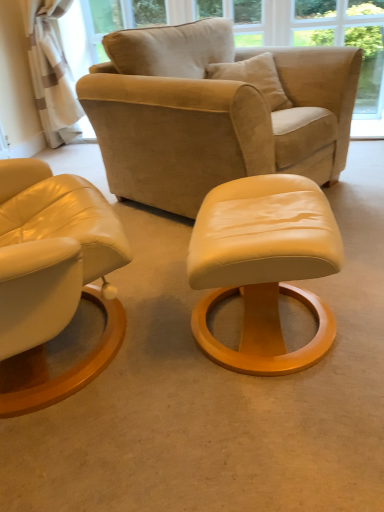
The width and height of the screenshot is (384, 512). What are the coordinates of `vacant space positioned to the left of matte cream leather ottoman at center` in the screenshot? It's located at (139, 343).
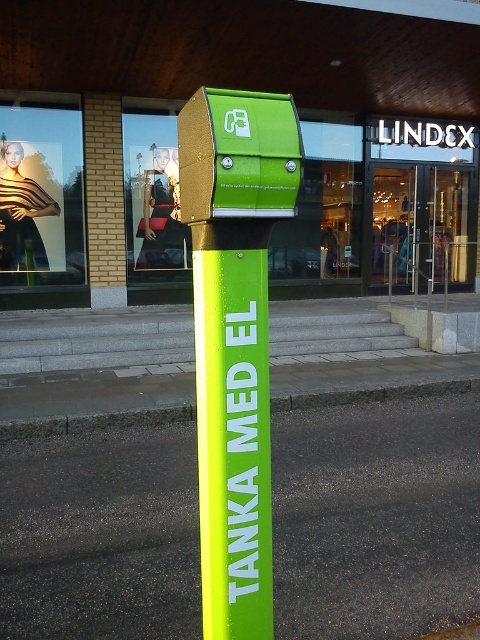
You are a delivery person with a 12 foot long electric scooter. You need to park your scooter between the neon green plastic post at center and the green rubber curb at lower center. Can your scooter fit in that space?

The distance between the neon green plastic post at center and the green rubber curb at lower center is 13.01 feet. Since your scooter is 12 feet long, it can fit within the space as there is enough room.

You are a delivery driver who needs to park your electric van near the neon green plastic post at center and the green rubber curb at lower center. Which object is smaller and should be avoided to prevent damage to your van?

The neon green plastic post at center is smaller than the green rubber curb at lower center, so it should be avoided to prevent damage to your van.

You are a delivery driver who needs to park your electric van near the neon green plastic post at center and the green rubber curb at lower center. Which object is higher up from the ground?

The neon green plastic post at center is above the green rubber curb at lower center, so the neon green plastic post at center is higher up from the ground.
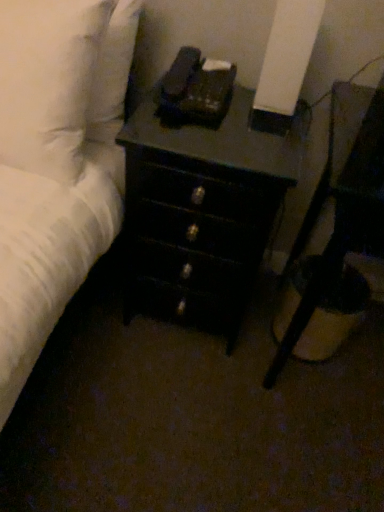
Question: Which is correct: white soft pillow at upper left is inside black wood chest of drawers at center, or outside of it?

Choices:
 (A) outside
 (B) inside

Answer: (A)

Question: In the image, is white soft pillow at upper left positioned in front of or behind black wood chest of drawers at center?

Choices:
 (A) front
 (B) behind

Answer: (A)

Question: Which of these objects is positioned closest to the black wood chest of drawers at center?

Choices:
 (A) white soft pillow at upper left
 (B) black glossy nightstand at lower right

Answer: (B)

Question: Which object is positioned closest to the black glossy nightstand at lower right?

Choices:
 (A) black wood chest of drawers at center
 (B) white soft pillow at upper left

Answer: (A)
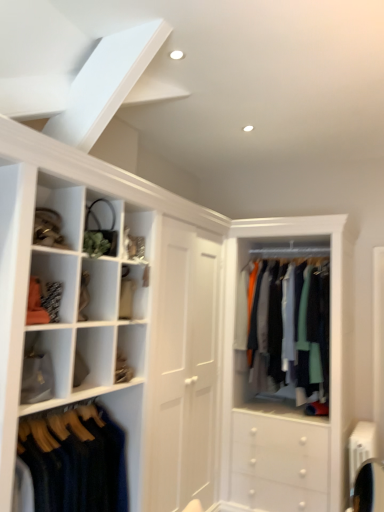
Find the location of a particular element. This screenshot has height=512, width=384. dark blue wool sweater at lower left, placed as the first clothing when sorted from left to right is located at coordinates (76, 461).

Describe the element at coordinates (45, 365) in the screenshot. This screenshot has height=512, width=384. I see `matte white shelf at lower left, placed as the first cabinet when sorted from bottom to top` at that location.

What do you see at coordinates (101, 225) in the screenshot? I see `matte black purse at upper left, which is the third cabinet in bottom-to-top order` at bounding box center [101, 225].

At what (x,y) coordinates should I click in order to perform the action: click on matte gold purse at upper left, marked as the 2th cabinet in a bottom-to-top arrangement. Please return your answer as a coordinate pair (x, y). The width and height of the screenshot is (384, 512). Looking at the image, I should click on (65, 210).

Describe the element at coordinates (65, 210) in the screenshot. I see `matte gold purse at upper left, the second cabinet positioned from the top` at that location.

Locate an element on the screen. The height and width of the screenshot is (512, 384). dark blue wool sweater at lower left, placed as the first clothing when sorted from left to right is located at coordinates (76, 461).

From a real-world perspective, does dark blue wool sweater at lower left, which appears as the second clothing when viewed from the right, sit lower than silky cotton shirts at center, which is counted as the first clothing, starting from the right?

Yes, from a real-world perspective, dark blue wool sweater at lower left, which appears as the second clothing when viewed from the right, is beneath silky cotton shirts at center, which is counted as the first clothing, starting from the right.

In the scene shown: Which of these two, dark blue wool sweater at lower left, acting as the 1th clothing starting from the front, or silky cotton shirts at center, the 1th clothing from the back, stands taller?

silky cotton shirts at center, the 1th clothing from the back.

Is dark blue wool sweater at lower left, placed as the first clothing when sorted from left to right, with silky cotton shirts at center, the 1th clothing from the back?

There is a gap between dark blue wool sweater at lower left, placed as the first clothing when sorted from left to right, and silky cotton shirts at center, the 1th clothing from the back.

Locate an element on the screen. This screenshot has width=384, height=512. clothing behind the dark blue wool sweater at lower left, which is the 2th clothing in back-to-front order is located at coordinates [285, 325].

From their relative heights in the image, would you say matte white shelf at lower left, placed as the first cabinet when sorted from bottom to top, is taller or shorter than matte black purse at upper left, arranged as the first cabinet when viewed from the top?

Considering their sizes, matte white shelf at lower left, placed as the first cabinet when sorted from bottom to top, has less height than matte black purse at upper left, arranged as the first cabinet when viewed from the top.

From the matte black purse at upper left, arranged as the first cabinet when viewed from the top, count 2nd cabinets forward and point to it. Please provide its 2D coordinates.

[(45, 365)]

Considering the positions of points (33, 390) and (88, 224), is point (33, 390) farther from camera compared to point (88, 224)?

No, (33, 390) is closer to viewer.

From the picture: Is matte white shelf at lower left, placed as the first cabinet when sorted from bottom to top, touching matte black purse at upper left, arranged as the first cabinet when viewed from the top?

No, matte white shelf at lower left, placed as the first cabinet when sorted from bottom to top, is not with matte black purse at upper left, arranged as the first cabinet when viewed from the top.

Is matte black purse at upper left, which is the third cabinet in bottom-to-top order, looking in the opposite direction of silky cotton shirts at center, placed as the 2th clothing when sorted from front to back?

# # # # #

STATED TASK:
Please reproduce the listing above word for word, leaving out the pictures.

RESPONSE TO THE TASK:
The width and height of the screenshot is (384, 512). What are the coordinates of `vacant space positioned to the left of matte cream leather ottoman at center` in the screenshot? It's located at (139, 343).
You are a delivery person with a 12 foot long electric scooter. You need to park your scooter between the neon green plastic post at center and the green rubber curb at lower center. Can your scooter fit in that space?

The distance between the neon green plastic post at center and the green rubber curb at lower center is 13.01 feet. Since your scooter is 12 feet long, it can fit within the space as there is enough room.

You are a delivery driver who needs to park your electric van near the neon green plastic post at center and the green rubber curb at lower center. Which object is smaller and should be avoided to prevent damage to your van?

The neon green plastic post at center is smaller than the green rubber curb at lower center, so it should be avoided to prevent damage to your van.

You are a delivery driver who needs to park your electric van near the neon green plastic post at center and the green rubber curb at lower center. Which object is higher up from the ground?

The neon green plastic post at center is above the green rubber curb at lower center, so the neon green plastic post at center is higher up from the ground.
Question: Which is correct: white soft pillow at upper left is inside black wood chest of drawers at center, or outside of it?

Choices:
 (A) outside
 (B) inside

Answer: (A)

Question: In the image, is white soft pillow at upper left positioned in front of or behind black wood chest of drawers at center?

Choices:
 (A) front
 (B) behind

Answer: (A)

Question: Which of these objects is positioned closest to the black wood chest of drawers at center?

Choices:
 (A) white soft pillow at upper left
 (B) black glossy nightstand at lower right

Answer: (B)

Question: Which object is positioned closest to the black glossy nightstand at lower right?

Choices:
 (A) black wood chest of drawers at center
 (B) white soft pillow at upper left

Answer: (A)
Find the location of a particular element. This screenshot has height=512, width=384. dark blue wool sweater at lower left, placed as the first clothing when sorted from left to right is located at coordinates (76, 461).

Describe the element at coordinates (45, 365) in the screenshot. This screenshot has height=512, width=384. I see `matte white shelf at lower left, placed as the first cabinet when sorted from bottom to top` at that location.

What do you see at coordinates (101, 225) in the screenshot? I see `matte black purse at upper left, which is the third cabinet in bottom-to-top order` at bounding box center [101, 225].

At what (x,y) coordinates should I click in order to perform the action: click on matte gold purse at upper left, marked as the 2th cabinet in a bottom-to-top arrangement. Please return your answer as a coordinate pair (x, y). The width and height of the screenshot is (384, 512). Looking at the image, I should click on (65, 210).

Describe the element at coordinates (65, 210) in the screenshot. I see `matte gold purse at upper left, the second cabinet positioned from the top` at that location.

Locate an element on the screen. The height and width of the screenshot is (512, 384). dark blue wool sweater at lower left, placed as the first clothing when sorted from left to right is located at coordinates (76, 461).

From a real-world perspective, does dark blue wool sweater at lower left, which appears as the second clothing when viewed from the right, sit lower than silky cotton shirts at center, which is counted as the first clothing, starting from the right?

Yes, from a real-world perspective, dark blue wool sweater at lower left, which appears as the second clothing when viewed from the right, is beneath silky cotton shirts at center, which is counted as the first clothing, starting from the right.

In the scene shown: Which of these two, dark blue wool sweater at lower left, acting as the 1th clothing starting from the front, or silky cotton shirts at center, the 1th clothing from the back, stands taller?

silky cotton shirts at center, the 1th clothing from the back.

Is dark blue wool sweater at lower left, placed as the first clothing when sorted from left to right, with silky cotton shirts at center, the 1th clothing from the back?

There is a gap between dark blue wool sweater at lower left, placed as the first clothing when sorted from left to right, and silky cotton shirts at center, the 1th clothing from the back.

Locate an element on the screen. This screenshot has width=384, height=512. clothing behind the dark blue wool sweater at lower left, which is the 2th clothing in back-to-front order is located at coordinates [285, 325].

From their relative heights in the image, would you say matte white shelf at lower left, placed as the first cabinet when sorted from bottom to top, is taller or shorter than matte black purse at upper left, arranged as the first cabinet when viewed from the top?

Considering their sizes, matte white shelf at lower left, placed as the first cabinet when sorted from bottom to top, has less height than matte black purse at upper left, arranged as the first cabinet when viewed from the top.

From the matte black purse at upper left, arranged as the first cabinet when viewed from the top, count 2nd cabinets forward and point to it. Please provide its 2D coordinates.

[(45, 365)]

Considering the positions of points (33, 390) and (88, 224), is point (33, 390) farther from camera compared to point (88, 224)?

No, (33, 390) is closer to viewer.

From the picture: Is matte white shelf at lower left, placed as the first cabinet when sorted from bottom to top, touching matte black purse at upper left, arranged as the first cabinet when viewed from the top?

No, matte white shelf at lower left, placed as the first cabinet when sorted from bottom to top, is not with matte black purse at upper left, arranged as the first cabinet when viewed from the top.

Is matte black purse at upper left, which is the third cabinet in bottom-to-top order, looking in the opposite direction of silky cotton shirts at center, placed as the 2th clothing when sorted from front to back?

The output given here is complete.